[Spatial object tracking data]
- - -

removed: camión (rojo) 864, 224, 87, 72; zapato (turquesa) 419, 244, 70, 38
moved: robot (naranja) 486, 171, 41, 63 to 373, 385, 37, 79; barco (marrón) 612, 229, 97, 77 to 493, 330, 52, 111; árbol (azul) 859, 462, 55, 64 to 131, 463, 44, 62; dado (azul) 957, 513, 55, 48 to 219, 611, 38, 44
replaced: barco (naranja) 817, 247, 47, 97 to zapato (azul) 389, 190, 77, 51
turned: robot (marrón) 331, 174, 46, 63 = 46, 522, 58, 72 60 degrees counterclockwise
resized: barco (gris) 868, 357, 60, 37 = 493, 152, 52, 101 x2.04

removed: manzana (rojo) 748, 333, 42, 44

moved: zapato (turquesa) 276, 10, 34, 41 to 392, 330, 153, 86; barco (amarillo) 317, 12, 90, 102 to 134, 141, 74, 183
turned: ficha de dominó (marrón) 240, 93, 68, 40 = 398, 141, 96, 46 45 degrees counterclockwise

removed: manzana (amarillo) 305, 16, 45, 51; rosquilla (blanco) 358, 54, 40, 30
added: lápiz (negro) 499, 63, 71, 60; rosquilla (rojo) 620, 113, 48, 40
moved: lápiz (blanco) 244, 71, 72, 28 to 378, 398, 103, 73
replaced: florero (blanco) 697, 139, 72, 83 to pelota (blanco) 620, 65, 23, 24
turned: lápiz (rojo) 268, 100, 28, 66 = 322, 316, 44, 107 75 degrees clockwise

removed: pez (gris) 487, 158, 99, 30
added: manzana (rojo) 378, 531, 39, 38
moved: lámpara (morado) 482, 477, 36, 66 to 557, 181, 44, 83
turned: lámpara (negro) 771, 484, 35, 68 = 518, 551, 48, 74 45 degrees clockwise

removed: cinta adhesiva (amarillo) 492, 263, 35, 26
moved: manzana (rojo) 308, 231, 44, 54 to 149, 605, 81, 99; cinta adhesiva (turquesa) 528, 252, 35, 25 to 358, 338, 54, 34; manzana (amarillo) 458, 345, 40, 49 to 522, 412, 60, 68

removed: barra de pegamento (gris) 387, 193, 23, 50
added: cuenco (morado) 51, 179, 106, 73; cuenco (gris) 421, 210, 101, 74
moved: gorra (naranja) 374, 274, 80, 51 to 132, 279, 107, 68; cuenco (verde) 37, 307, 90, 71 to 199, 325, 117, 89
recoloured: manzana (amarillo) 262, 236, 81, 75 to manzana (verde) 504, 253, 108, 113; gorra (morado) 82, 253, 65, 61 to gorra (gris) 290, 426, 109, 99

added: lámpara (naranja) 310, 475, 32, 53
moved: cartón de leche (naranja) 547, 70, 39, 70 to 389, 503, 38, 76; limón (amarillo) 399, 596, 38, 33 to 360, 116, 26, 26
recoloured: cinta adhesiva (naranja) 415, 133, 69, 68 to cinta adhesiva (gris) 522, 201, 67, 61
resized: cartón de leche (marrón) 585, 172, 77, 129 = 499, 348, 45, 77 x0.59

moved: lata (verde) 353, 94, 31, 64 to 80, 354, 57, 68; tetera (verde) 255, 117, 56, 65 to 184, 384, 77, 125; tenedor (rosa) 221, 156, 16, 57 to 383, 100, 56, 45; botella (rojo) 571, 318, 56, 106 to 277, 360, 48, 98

- - -

▶ **ACTIVITY**
Find the word "azul" in the data and copy out each line where it turns up.

▶ **EXERCISE ANSWER**
moved: robot (naranja) 486, 171, 41, 63 to 373, 385, 37, 79; barco (marrón) 612, 229, 97, 77 to 493, 330, 52, 111; árbol (azul) 859, 462, 55, 64 to 131, 463, 44, 62; dado (azul) 957, 513, 55, 48 to 219, 611, 38, 44
replaced: barco (naranja) 817, 247, 47, 97 to zapato (azul) 389, 190, 77, 51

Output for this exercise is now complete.